PROBLEM STATEMENT: Copy out exactly, from the entries that follow, the line holding "R105: 20k (GND, NET11) -> 51 (GND, NET11)", the line holding "D103: schottky SS14", and all lines between them, but no pictures.

TASK INPUTS:

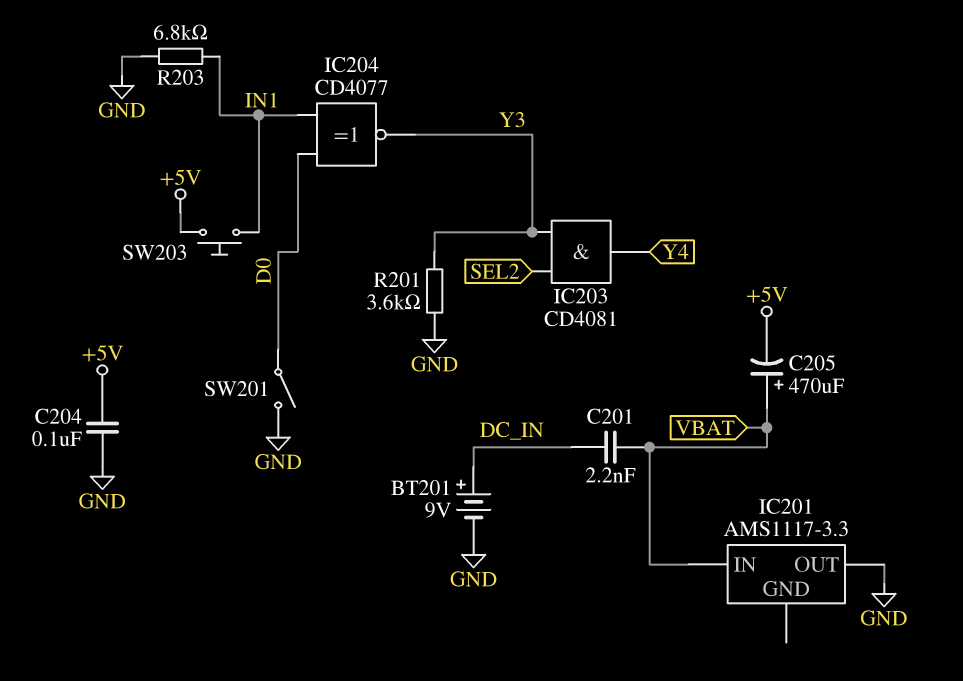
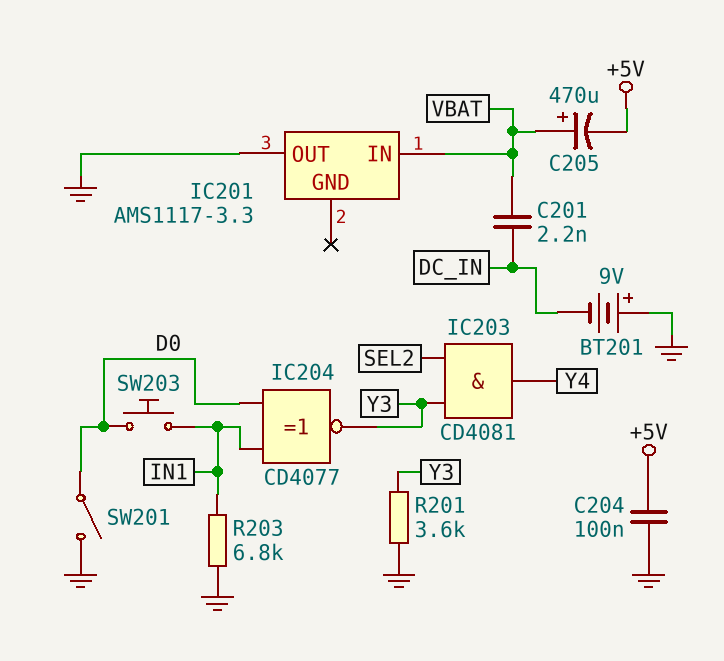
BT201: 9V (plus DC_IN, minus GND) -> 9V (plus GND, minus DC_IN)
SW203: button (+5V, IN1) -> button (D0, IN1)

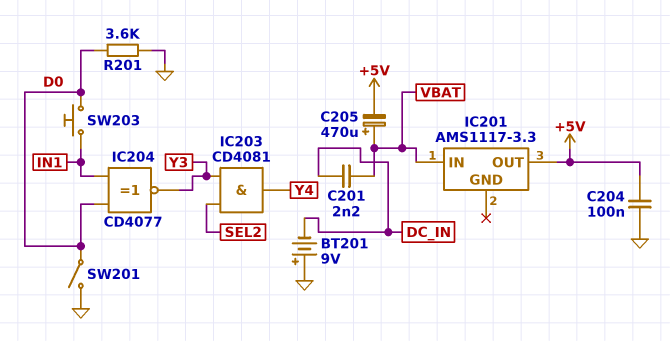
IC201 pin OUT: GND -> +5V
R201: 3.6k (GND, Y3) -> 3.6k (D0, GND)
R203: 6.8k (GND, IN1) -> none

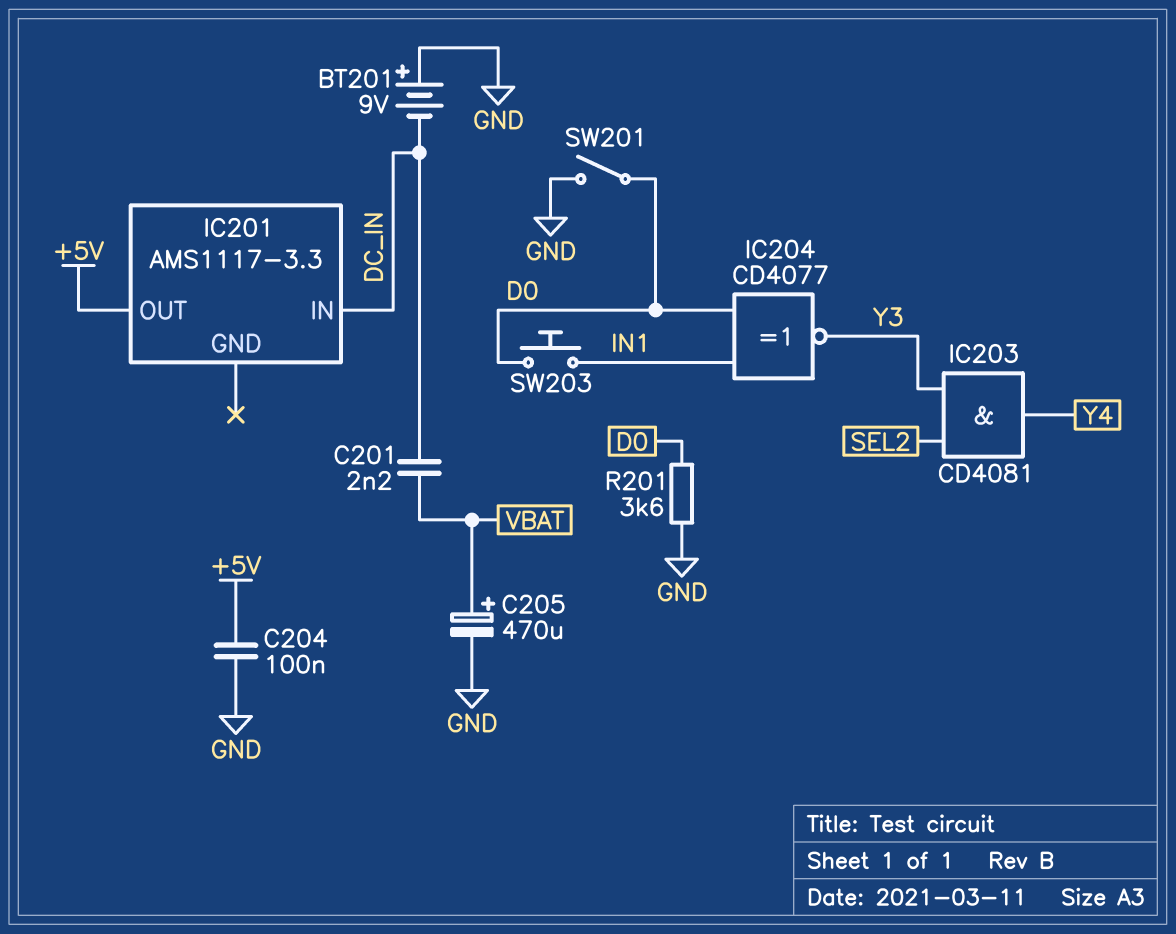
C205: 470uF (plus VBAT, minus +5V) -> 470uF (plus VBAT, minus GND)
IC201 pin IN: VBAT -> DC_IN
---
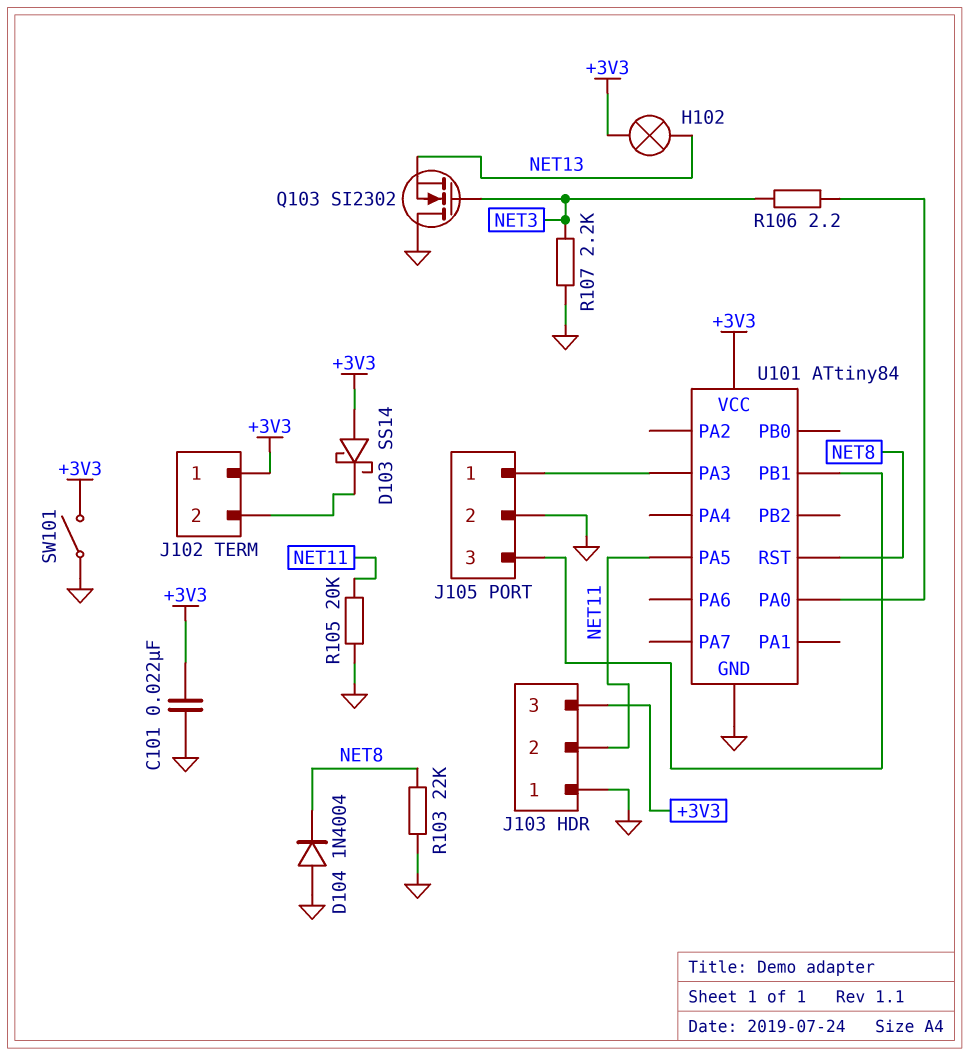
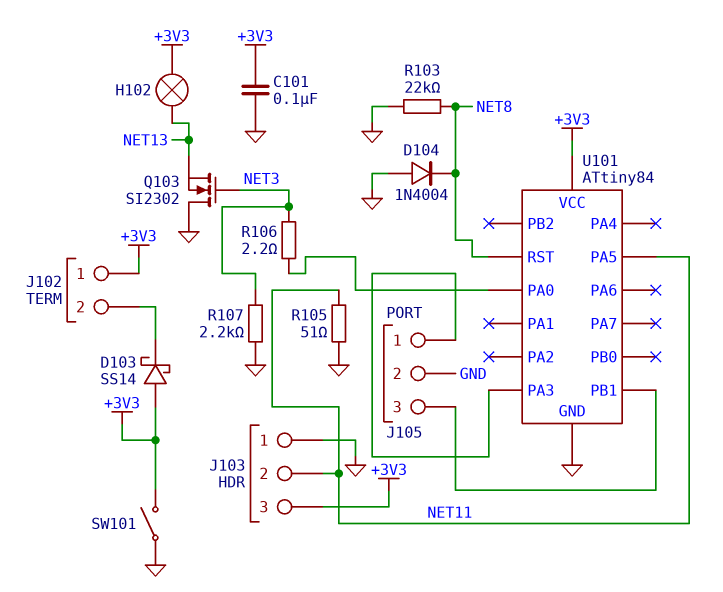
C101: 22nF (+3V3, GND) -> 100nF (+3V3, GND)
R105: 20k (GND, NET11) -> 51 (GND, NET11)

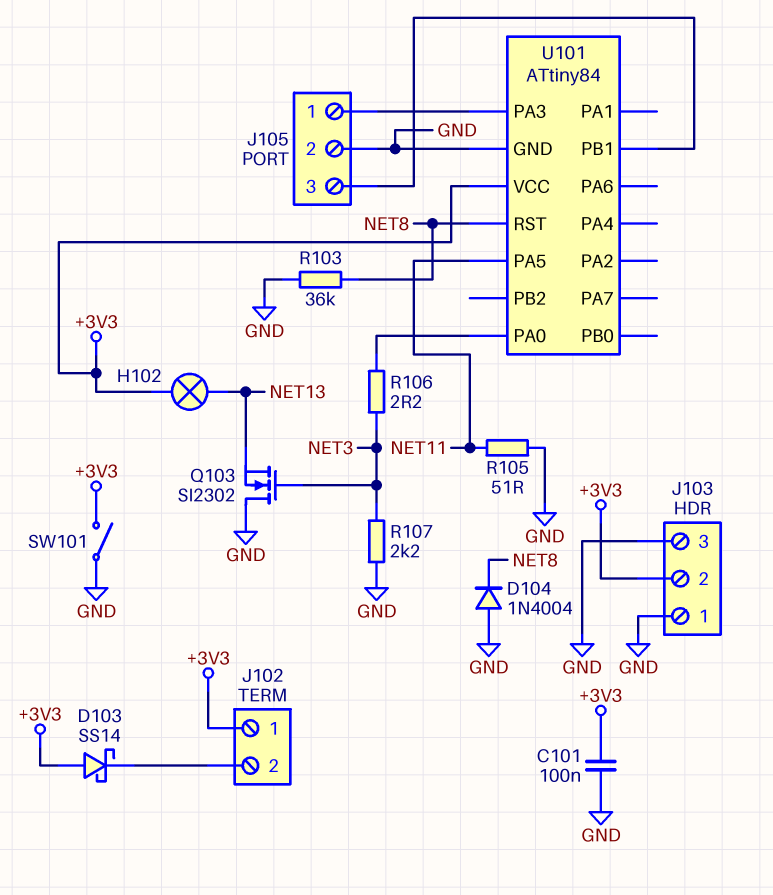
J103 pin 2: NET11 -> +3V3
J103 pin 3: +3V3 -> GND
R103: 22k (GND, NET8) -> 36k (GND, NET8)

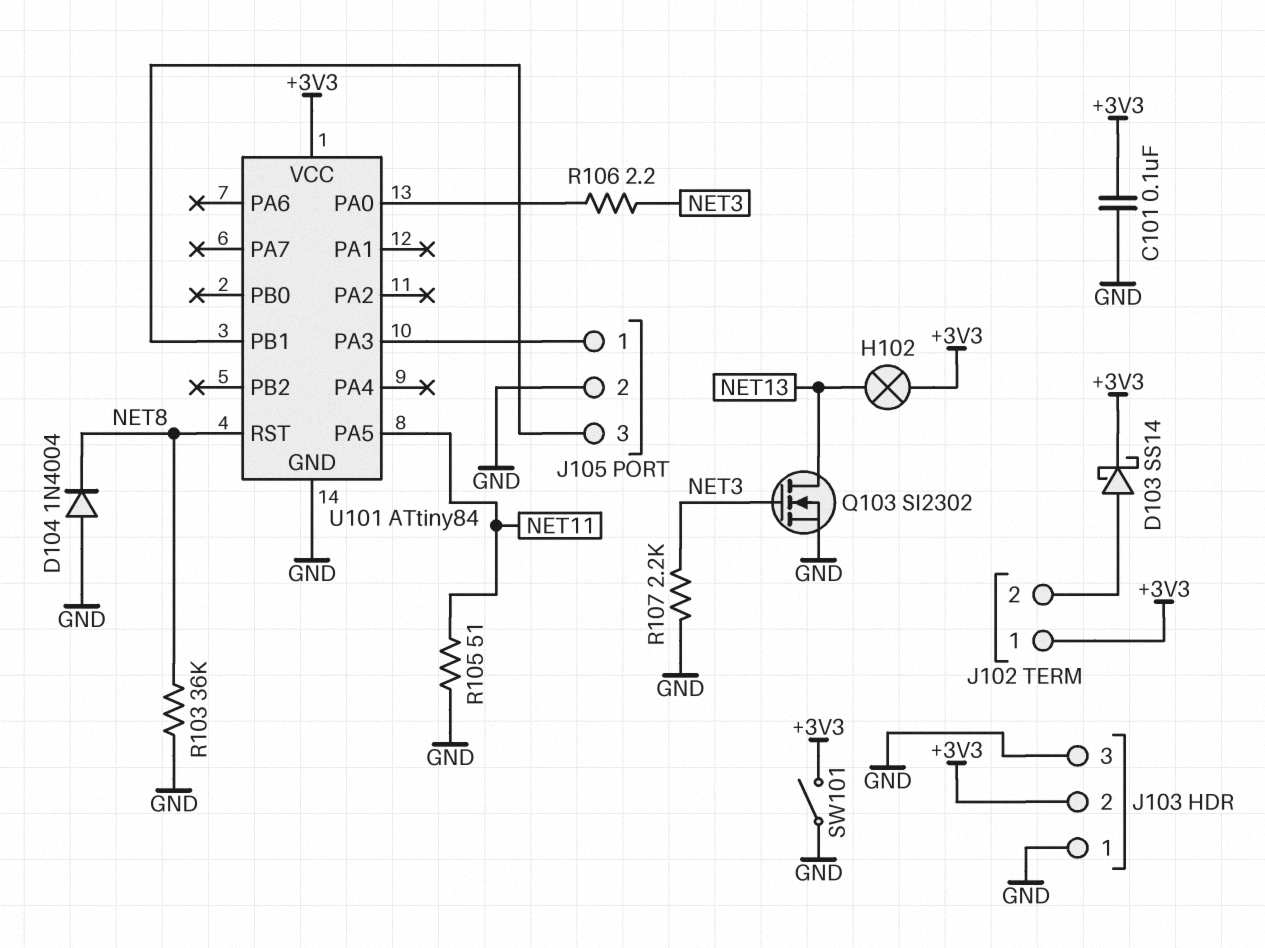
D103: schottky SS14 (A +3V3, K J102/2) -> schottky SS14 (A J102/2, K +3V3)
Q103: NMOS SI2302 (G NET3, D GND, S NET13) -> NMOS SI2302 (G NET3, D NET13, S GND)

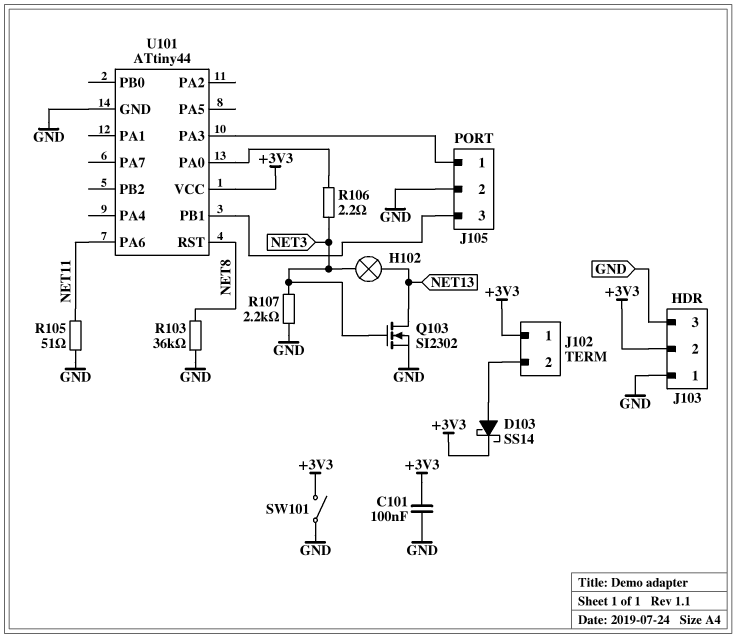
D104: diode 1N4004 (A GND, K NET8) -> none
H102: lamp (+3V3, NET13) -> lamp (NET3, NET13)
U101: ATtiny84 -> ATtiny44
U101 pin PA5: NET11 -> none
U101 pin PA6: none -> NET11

ANSWER TO THE PROBLEM:
R105: 20k (GND, NET11) -> 51 (GND, NET11)

J103 pin 2: NET11 -> +3V3
J103 pin 3: +3V3 -> GND
R103: 22k (GND, NET8) -> 36k (GND, NET8)

D103: schottky SS14 (A +3V3, K J102/2) -> schottky SS14 (A J102/2, K +3V3)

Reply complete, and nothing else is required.